**Exercise aim:** The copy must match the data below line for line and contain no images.

**Data shown:**
=====
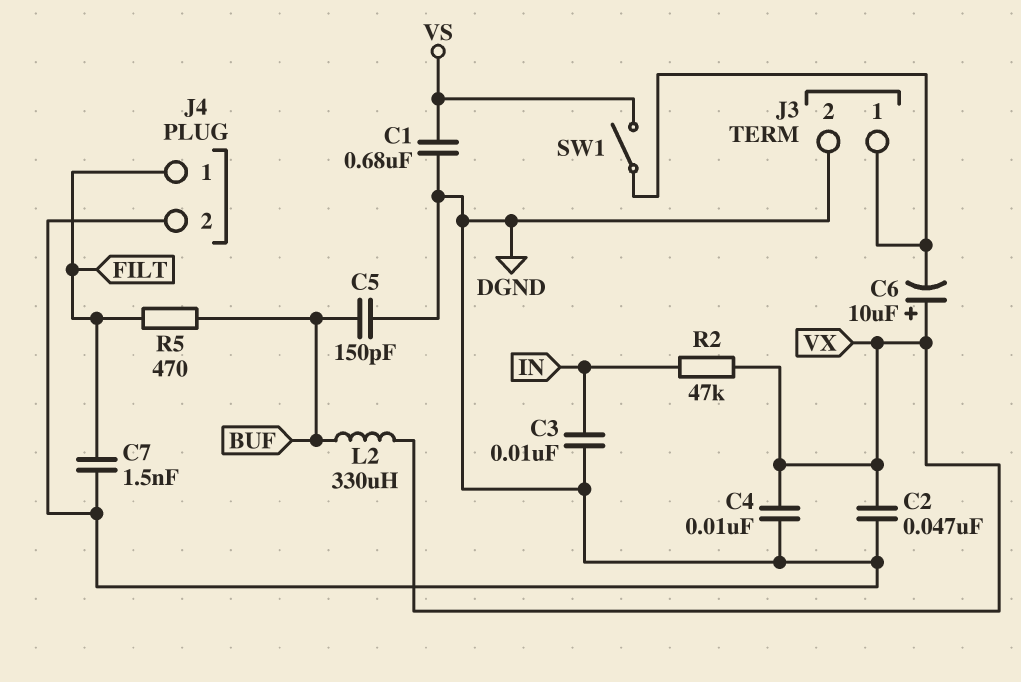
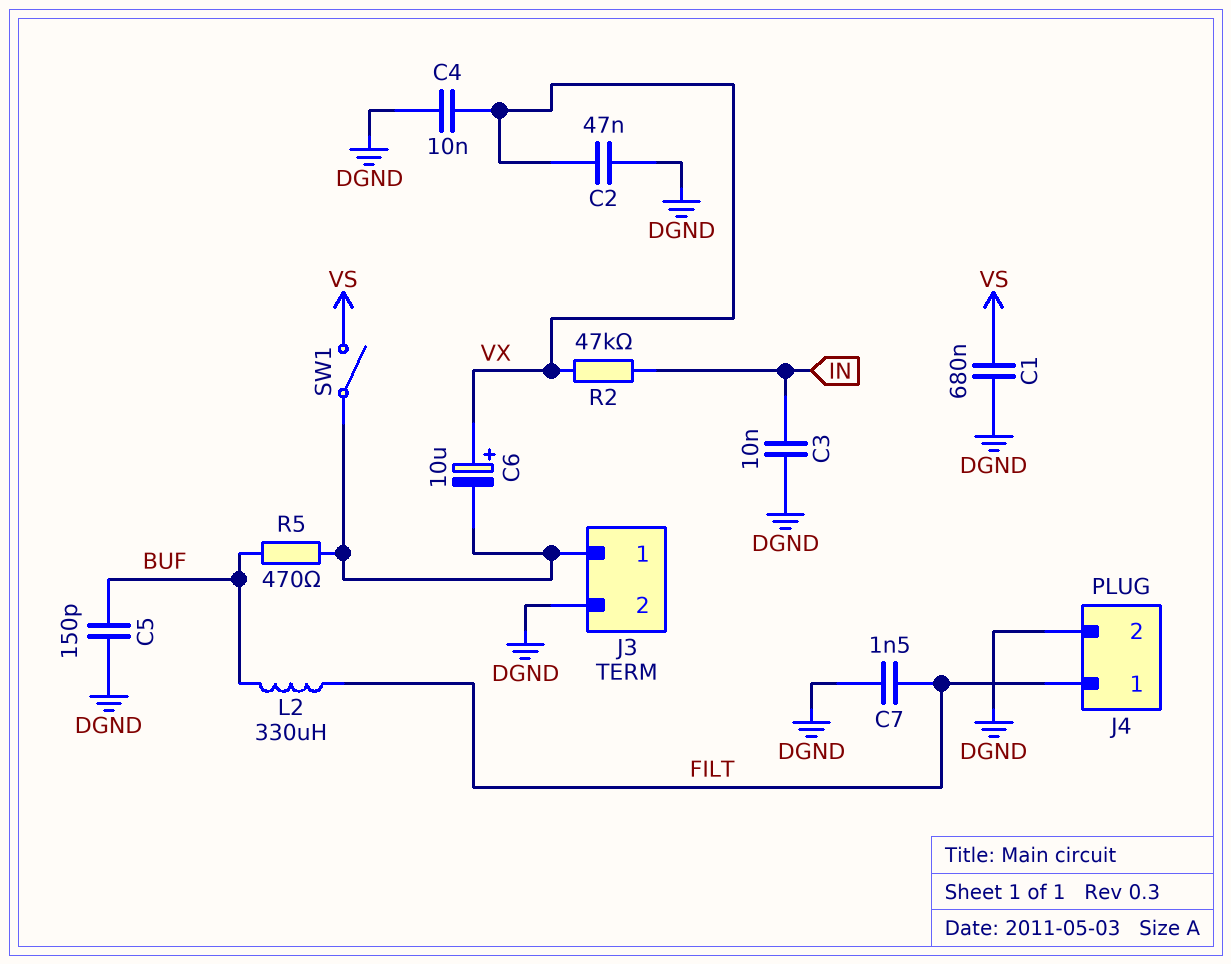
L2: 330uH (BUF, VX) -> 330uH (BUF, FILT)
R5: 470 (BUF, FILT) -> 470 (BUF, J3/1)

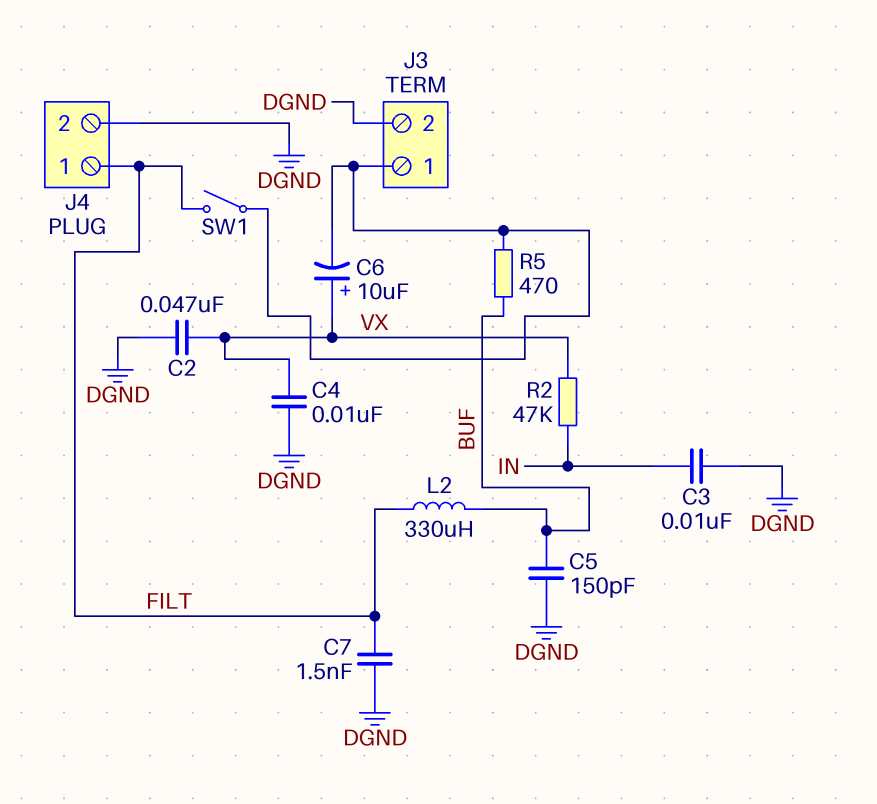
C1: 680nF (DGND, VS) -> none
SW1: switch (J3/1, VS) -> switch (FILT, J3/1)

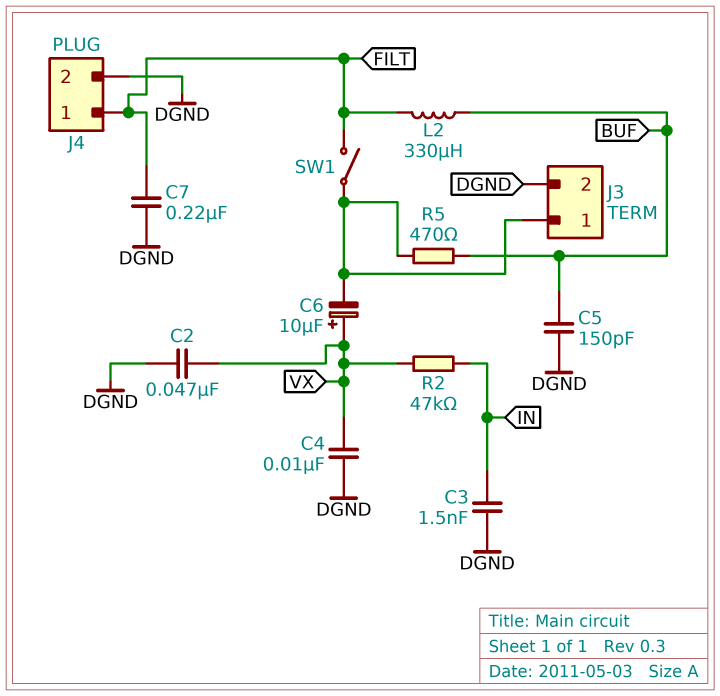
C3: 10nF (DGND, IN) -> 1.5nF (DGND, IN)
C7: 1.5nF (DGND, FILT) -> 220nF (DGND, FILT)

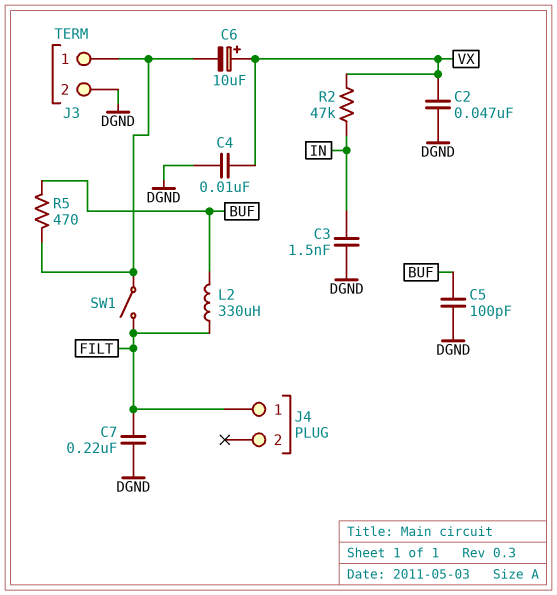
C5: 150pF (BUF, DGND) -> 100pF (BUF, DGND)
J4 pin 2: DGND -> none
=====
**Result of this task:**
L2: 330uH (BUF, VX) -> 330uH (BUF, FILT)
R5: 470 (BUF, FILT) -> 470 (BUF, J3/1)

C1: 680nF (DGND, VS) -> none
SW1: switch (J3/1, VS) -> switch (FILT, J3/1)

C3: 10nF (DGND, IN) -> 1.5nF (DGND, IN)
C7: 1.5nF (DGND, FILT) -> 220nF (DGND, FILT)

C5: 150pF (BUF, DGND) -> 100pF (BUF, DGND)
J4 pin 2: DGND -> none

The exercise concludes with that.